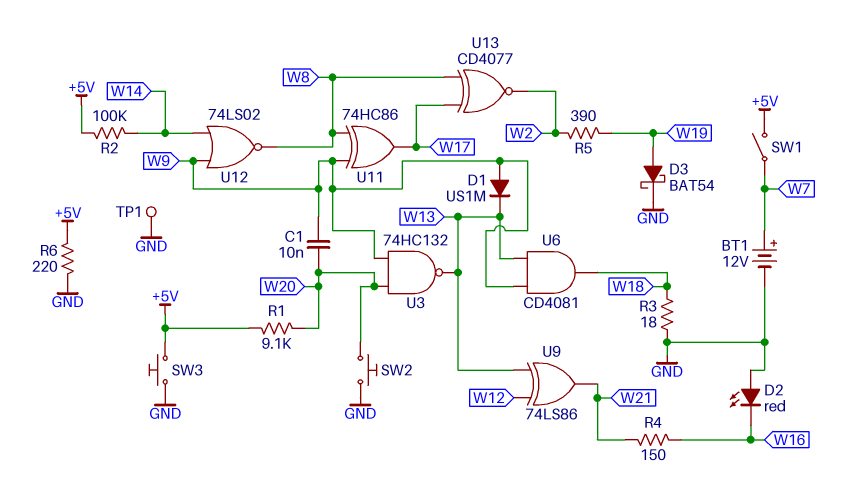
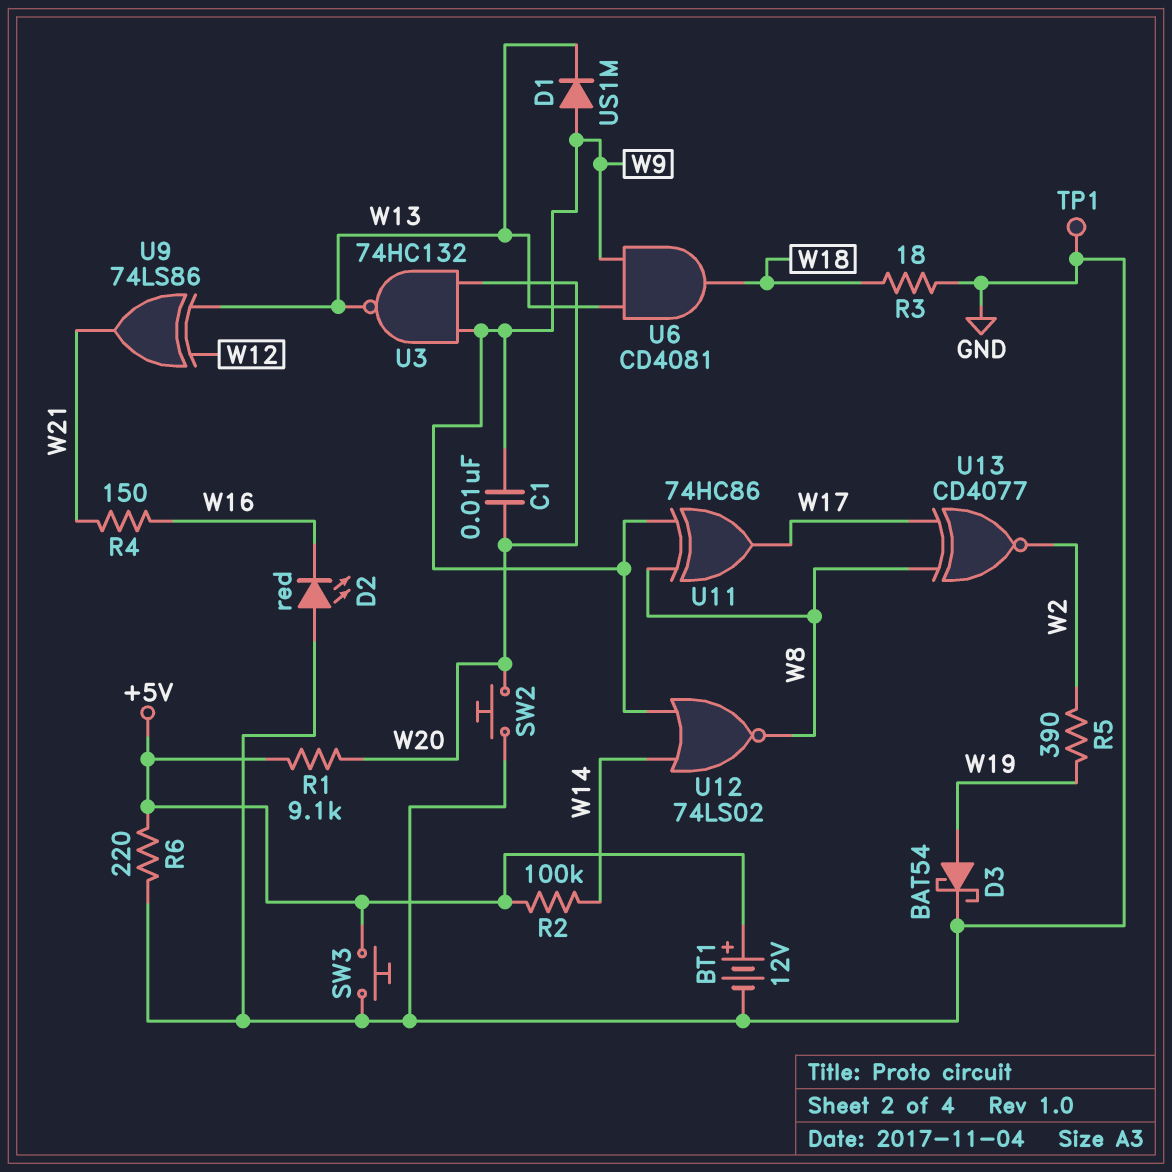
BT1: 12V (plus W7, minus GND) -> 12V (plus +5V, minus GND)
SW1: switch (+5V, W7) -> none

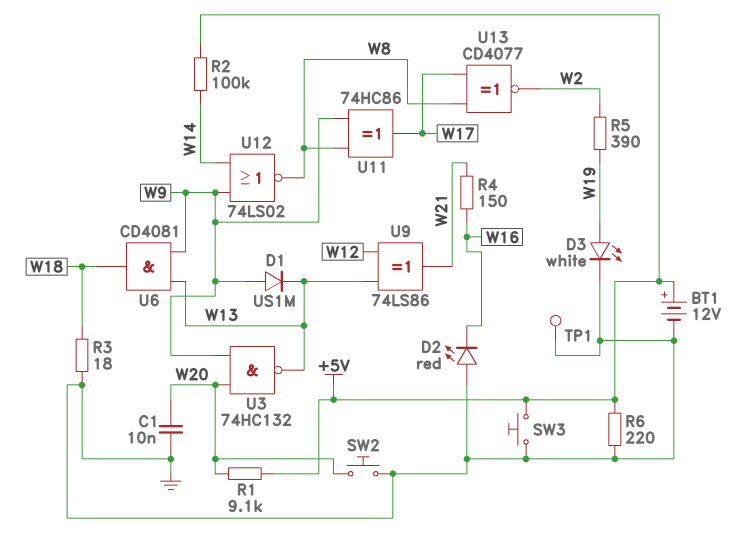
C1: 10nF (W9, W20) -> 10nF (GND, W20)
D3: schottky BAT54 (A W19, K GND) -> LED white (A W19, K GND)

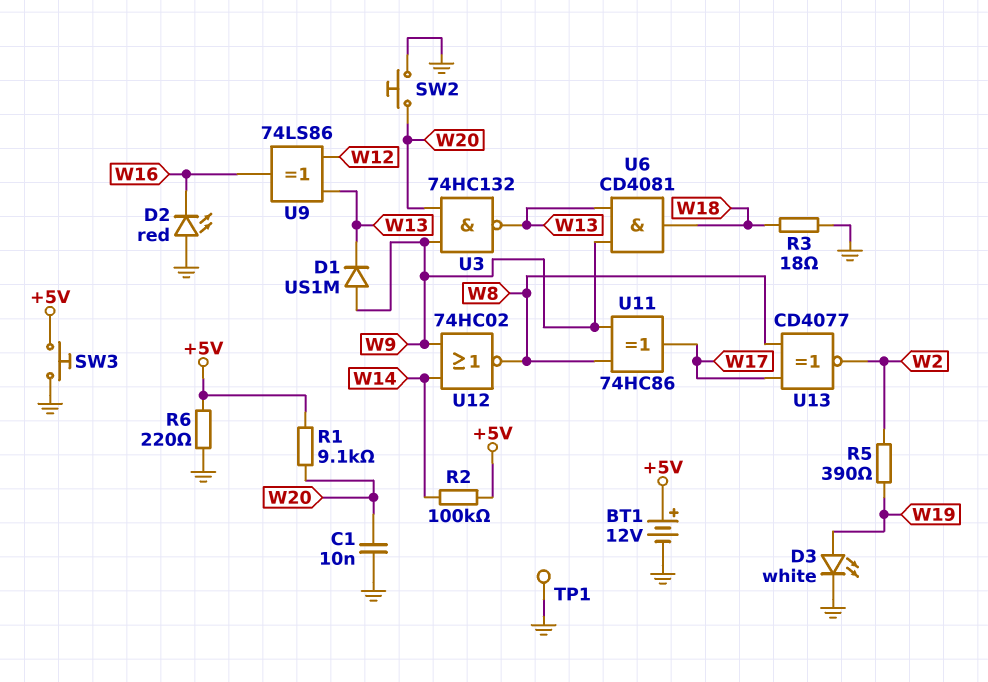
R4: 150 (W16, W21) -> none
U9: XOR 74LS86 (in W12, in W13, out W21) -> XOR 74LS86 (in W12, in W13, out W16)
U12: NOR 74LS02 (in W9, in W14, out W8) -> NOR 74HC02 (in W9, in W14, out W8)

※

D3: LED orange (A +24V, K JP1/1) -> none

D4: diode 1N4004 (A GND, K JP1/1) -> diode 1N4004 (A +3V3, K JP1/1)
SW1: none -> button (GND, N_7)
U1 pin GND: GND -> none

※

• _Exercise_: Copy only these lines from the records above, exactly: the one with "BT1: 12V (plus", the one with "U12: NOR 74LS02", and those between. Skip the pictures.

• _Answer space_:
BT1: 12V (plus W7, minus GND) -> 12V (plus +5V, minus GND)
SW1: switch (+5V, W7) -> none

C1: 10nF (W9, W20) -> 10nF (GND, W20)
D3: schottky BAT54 (A W19, K GND) -> LED white (A W19, K GND)

R4: 150 (W16, W21) -> none
U9: XOR 74LS86 (in W12, in W13, out W21) -> XOR 74LS86 (in W12, in W13, out W16)
U12: NOR 74LS02 (in W9, in W14, out W8) -> NOR 74HC02 (in W9, in W14, out W8)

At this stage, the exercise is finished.